→ INFORMATION SUPPLIED:
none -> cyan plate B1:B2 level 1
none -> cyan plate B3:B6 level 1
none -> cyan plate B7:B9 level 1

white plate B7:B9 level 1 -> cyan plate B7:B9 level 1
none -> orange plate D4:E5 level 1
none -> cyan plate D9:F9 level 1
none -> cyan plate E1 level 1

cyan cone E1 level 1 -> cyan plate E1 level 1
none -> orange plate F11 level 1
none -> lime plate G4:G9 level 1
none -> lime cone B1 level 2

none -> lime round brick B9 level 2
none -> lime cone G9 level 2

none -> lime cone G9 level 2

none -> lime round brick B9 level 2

--

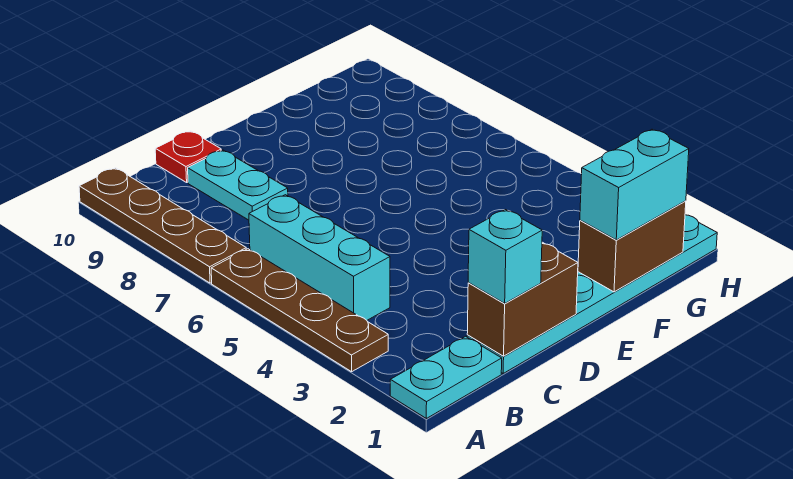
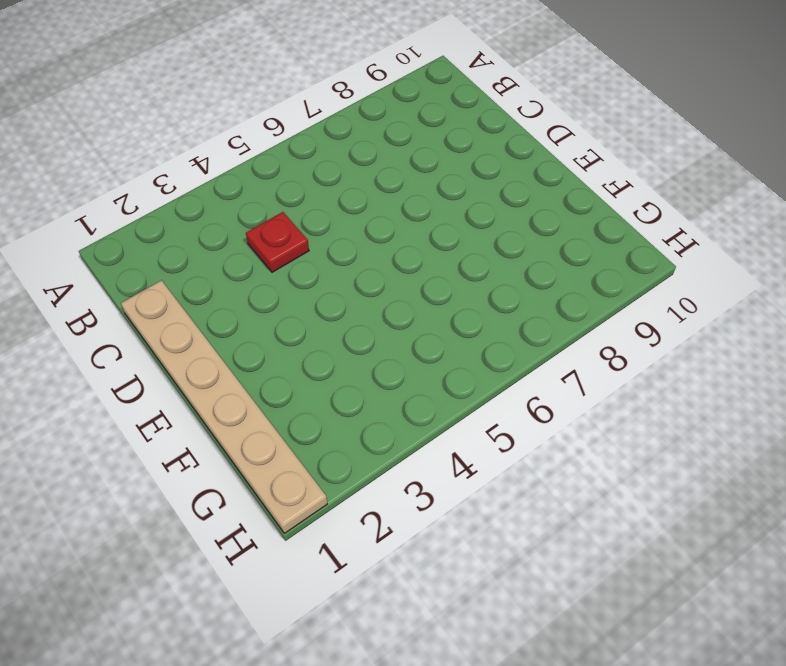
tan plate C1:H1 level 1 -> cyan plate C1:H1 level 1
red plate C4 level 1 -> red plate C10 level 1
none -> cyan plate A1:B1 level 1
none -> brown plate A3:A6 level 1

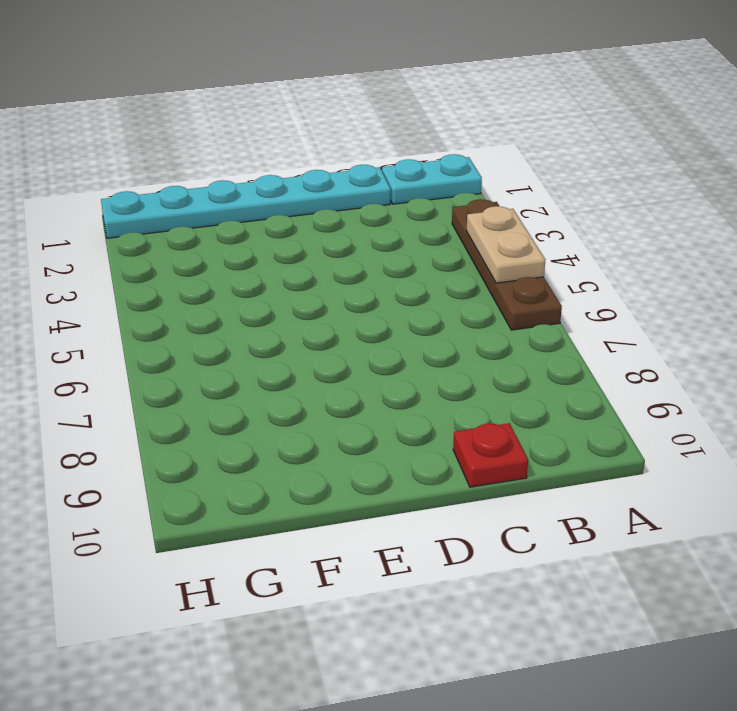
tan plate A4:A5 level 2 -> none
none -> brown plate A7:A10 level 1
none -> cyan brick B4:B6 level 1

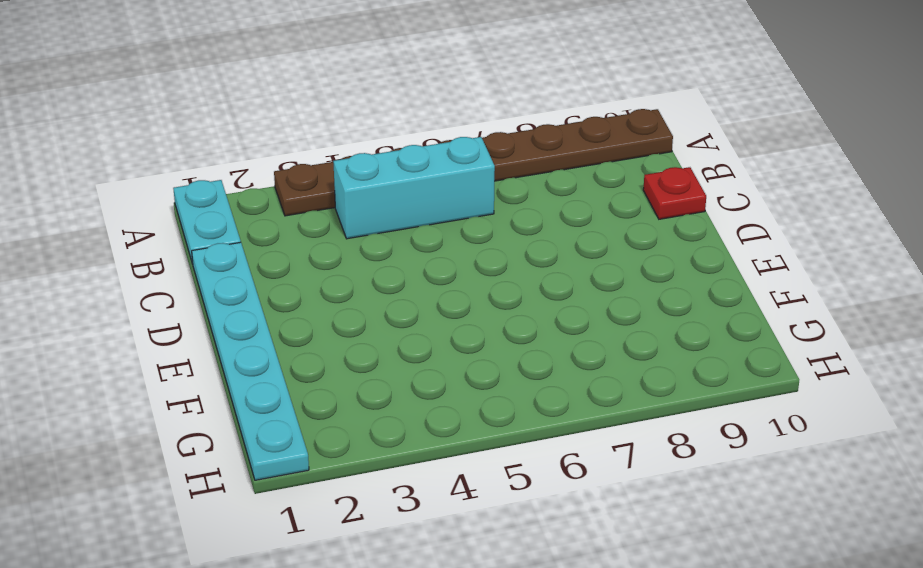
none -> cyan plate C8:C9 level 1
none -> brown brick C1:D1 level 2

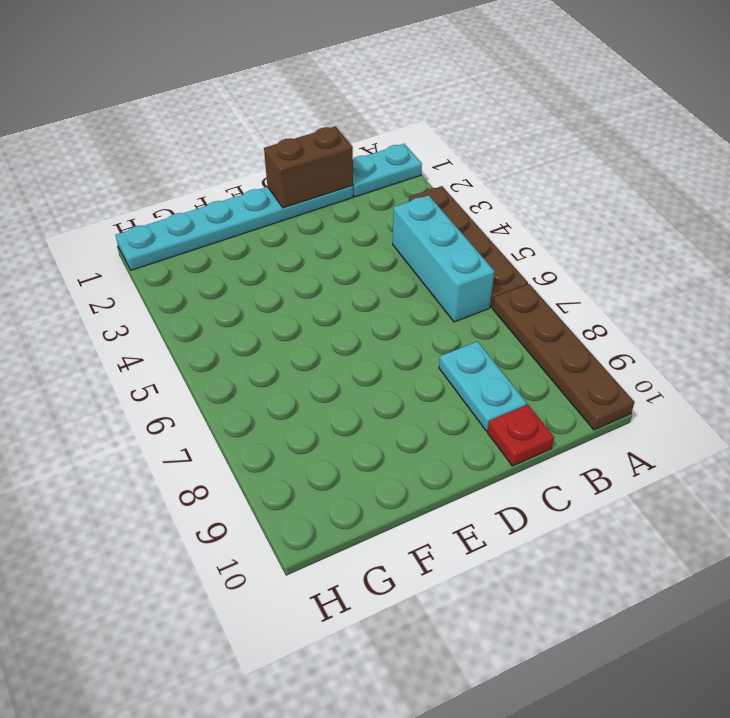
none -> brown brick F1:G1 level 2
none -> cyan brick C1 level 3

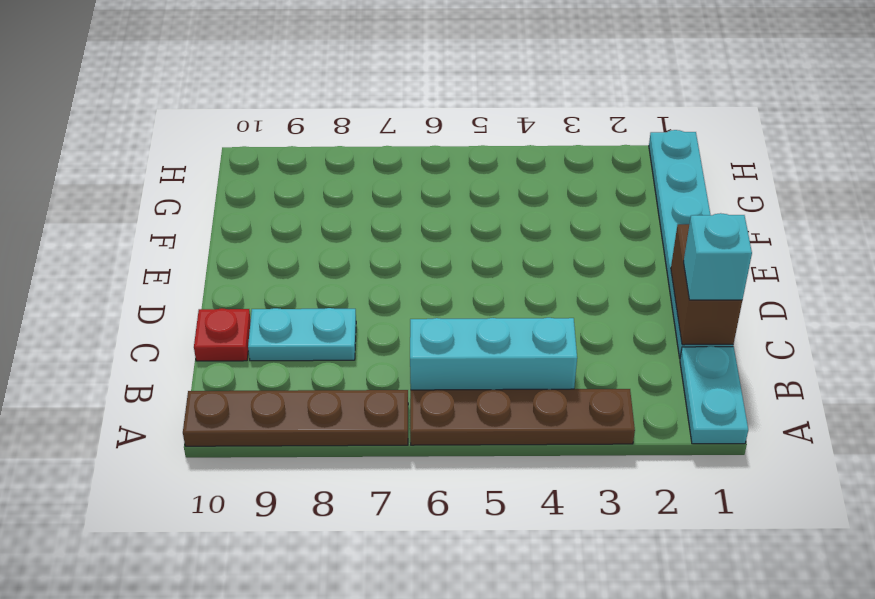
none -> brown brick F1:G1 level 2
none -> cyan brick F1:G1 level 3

→ TASK PROMPT:
All the lines that hold the word "cone" must appear in the answer, copied from the records.

→ COMPLETED TASK:
cyan cone E1 level 1 -> cyan plate E1 level 1
none -> lime cone B1 level 2
none -> lime cone G9 level 2
none -> lime cone G9 level 2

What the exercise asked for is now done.